| INFORMATION SHOWN |
---+---

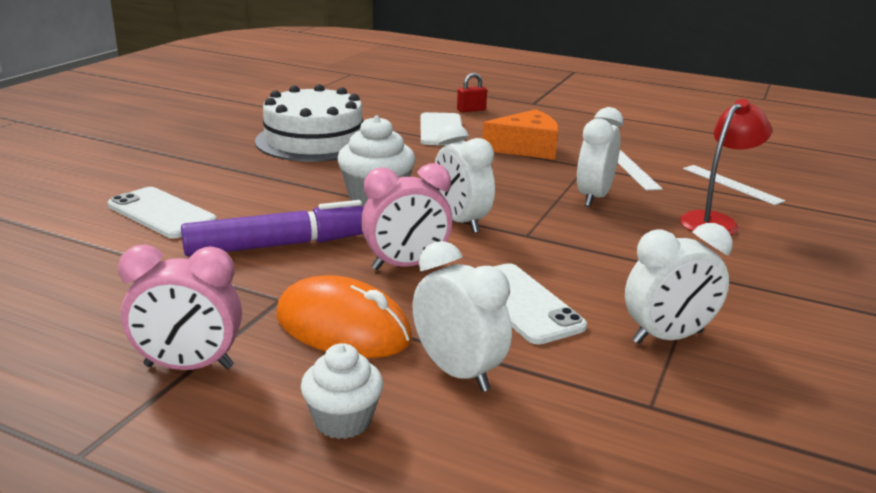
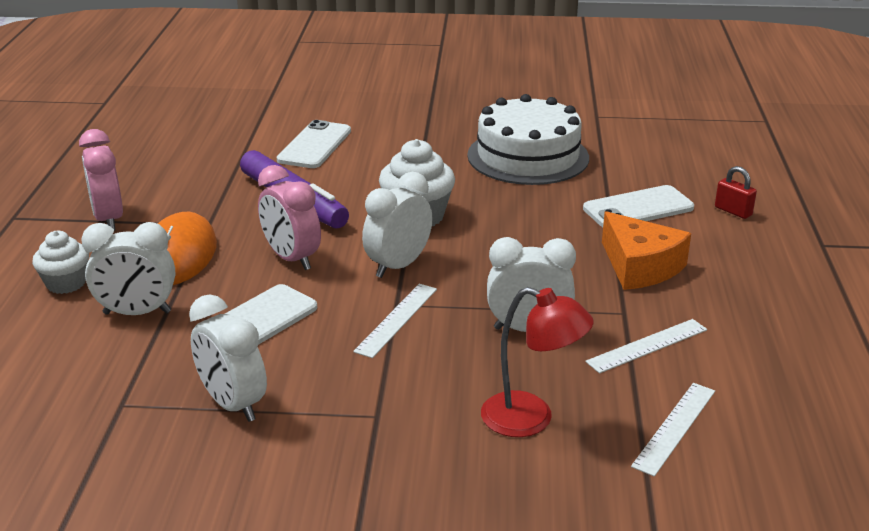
camera: 70 degrees right, 5 degrees up
(457, 372) = (137, 313): white clock -> white clock turned 60 degrees clockwise
(553, 239) = (397, 319): none -> white ruler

---+---

| ACTIVITY |
Only the text of the listing should be returned, exactly and in full; no image goes into the copy.

| THE ANSWER |
camera: 70 degrees right, 5 degrees up
(457, 372) = (137, 313): white clock -> white clock turned 60 degrees clockwise
(553, 239) = (397, 319): none -> white ruler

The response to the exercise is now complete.